■ Dataset extract:
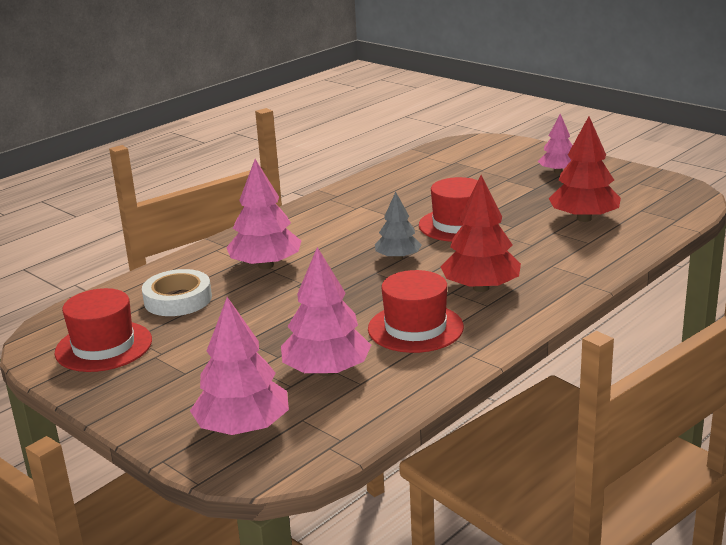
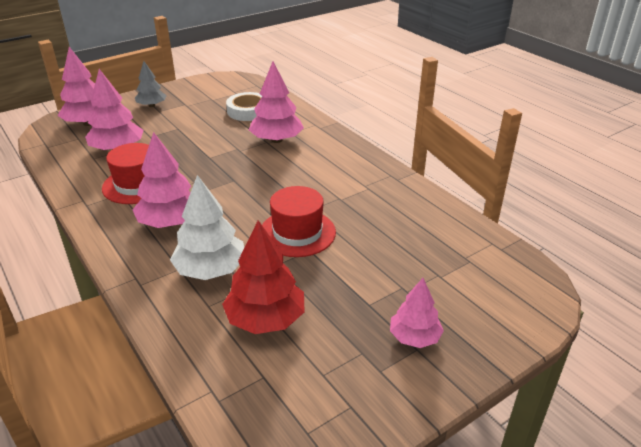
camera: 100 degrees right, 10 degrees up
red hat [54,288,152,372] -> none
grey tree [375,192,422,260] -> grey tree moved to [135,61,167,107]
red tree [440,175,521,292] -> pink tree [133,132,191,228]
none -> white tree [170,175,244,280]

==

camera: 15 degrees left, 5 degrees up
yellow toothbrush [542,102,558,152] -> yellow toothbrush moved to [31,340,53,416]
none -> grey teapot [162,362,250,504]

■ Try it: In the entries above, one line contains "camera: 100 degrees right, 10 degrees up" and another contains "none -> white tree [170,175,244,280]". Reproduce exactly those two lines and the lines between them, nothing else.

■ Result of the task:
camera: 100 degrees right, 10 degrees up
red hat [54,288,152,372] -> none
grey tree [375,192,422,260] -> grey tree moved to [135,61,167,107]
red tree [440,175,521,292] -> pink tree [133,132,191,228]
none -> white tree [170,175,244,280]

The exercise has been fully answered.